PROBLEM DETAILS = Beginning at the line that contains "(921, 98) = (910, 437): black", reproduce the entries below exactly, ending with the line that contains "(212, 489) = (106, 186): white". Omit each picture.

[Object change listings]
☆ ☆ ☆ ☆ ☆ ☆ ☆

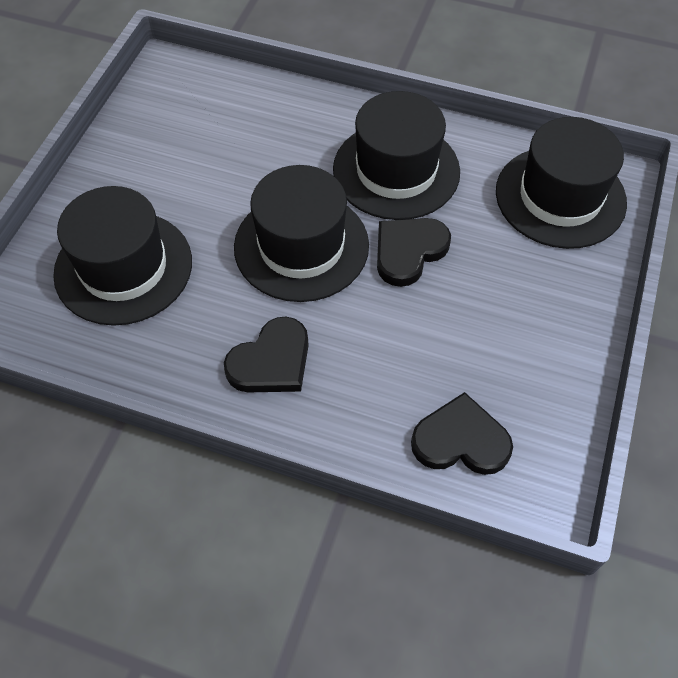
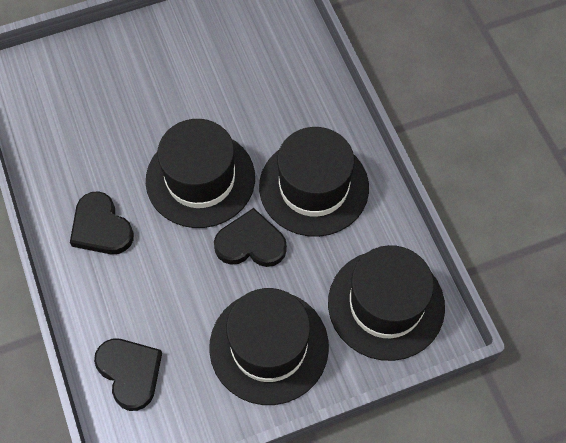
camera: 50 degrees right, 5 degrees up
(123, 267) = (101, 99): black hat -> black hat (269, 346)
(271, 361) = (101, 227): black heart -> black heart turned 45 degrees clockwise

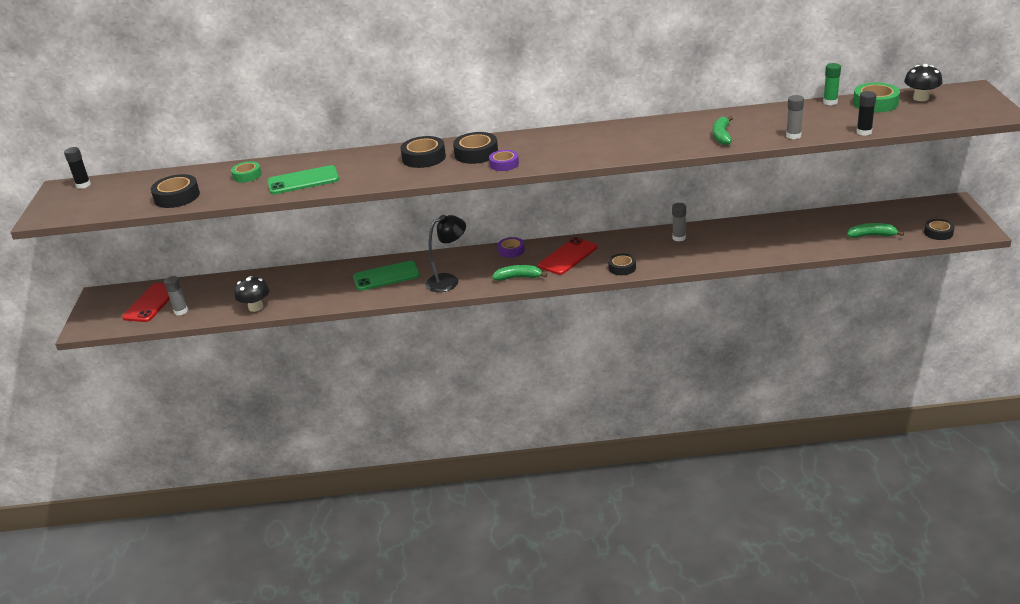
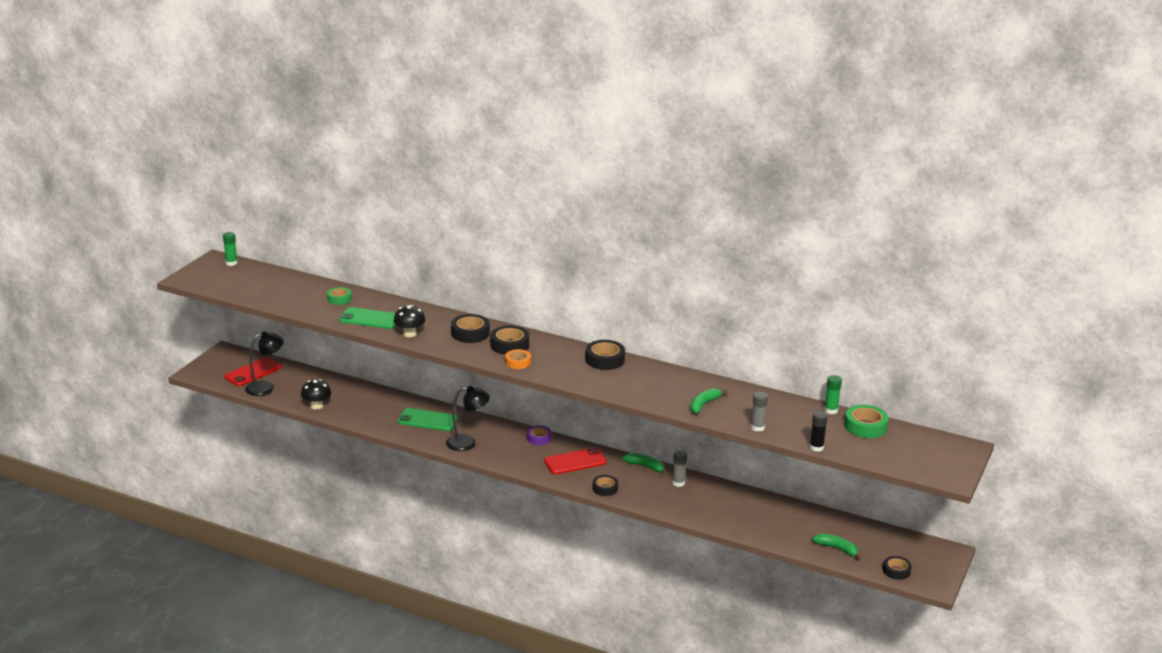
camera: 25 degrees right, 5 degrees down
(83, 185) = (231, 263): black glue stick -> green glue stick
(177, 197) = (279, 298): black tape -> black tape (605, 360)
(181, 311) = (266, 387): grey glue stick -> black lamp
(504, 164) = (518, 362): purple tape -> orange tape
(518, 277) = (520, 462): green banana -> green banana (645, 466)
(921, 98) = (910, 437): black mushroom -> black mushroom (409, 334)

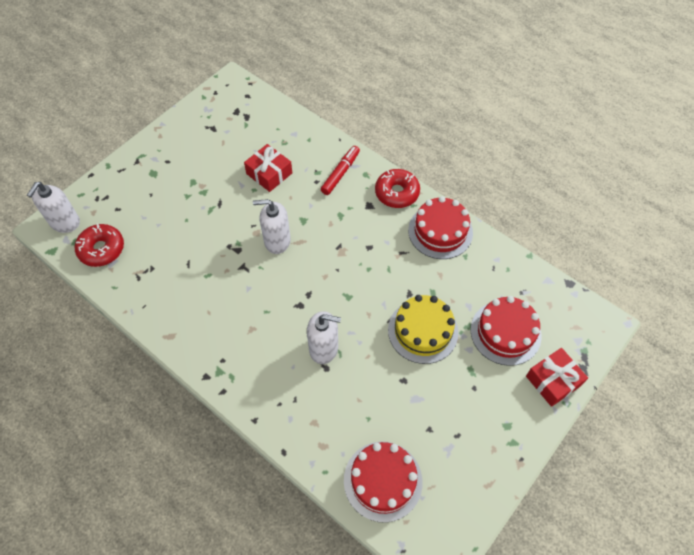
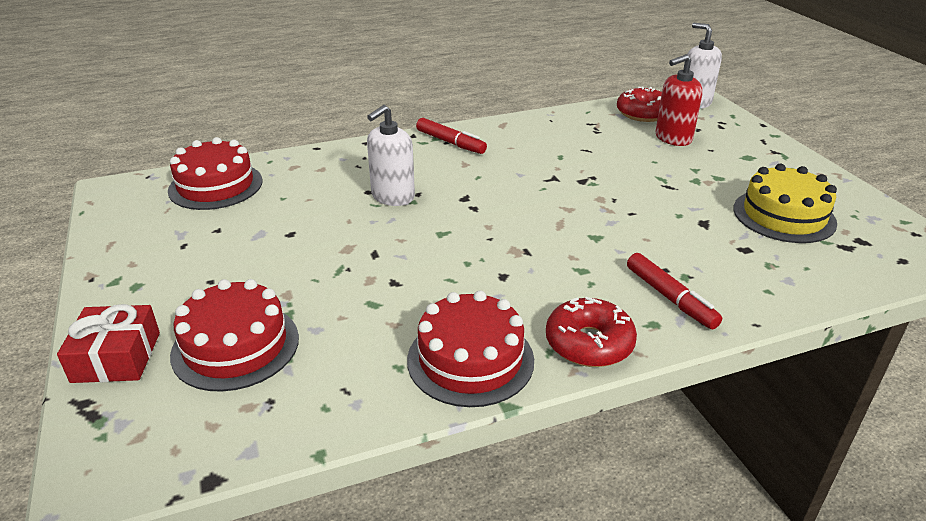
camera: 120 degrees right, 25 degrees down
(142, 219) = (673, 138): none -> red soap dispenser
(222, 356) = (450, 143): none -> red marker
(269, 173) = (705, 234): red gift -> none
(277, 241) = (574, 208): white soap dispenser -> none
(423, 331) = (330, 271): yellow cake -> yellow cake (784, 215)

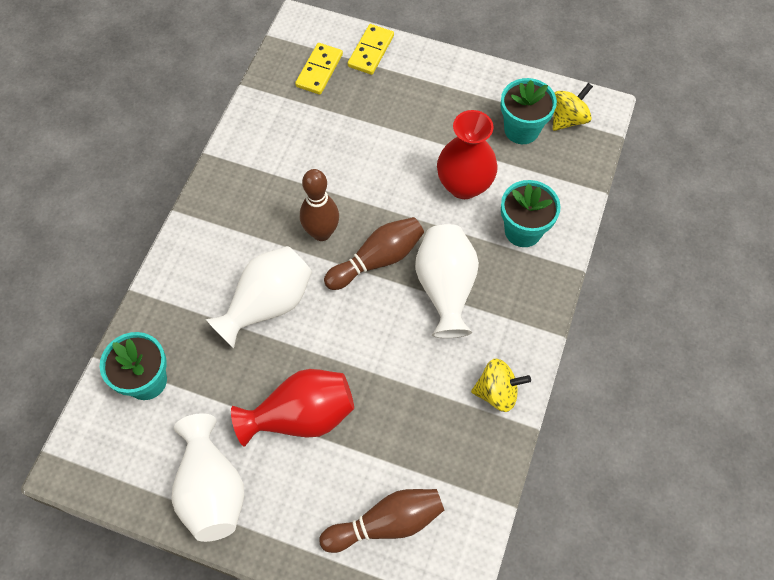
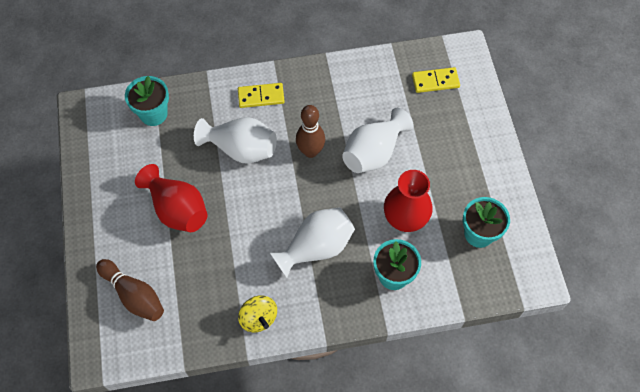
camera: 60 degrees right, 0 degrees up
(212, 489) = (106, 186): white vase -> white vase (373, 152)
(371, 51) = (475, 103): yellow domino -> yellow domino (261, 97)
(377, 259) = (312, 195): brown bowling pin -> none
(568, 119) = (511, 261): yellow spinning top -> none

☆ ☆ ☆ ☆ ☆ ☆ ☆

SOLUTION TO THE EXERCISE =
(921, 98) = (910, 437): black mushroom -> black mushroom (409, 334)

camera: 120 degrees right, 25 degrees down
(142, 219) = (673, 138): none -> red soap dispenser
(222, 356) = (450, 143): none -> red marker
(269, 173) = (705, 234): red gift -> none
(277, 241) = (574, 208): white soap dispenser -> none
(423, 331) = (330, 271): yellow cake -> yellow cake (784, 215)

camera: 60 degrees right, 0 degrees up
(212, 489) = (106, 186): white vase -> white vase (373, 152)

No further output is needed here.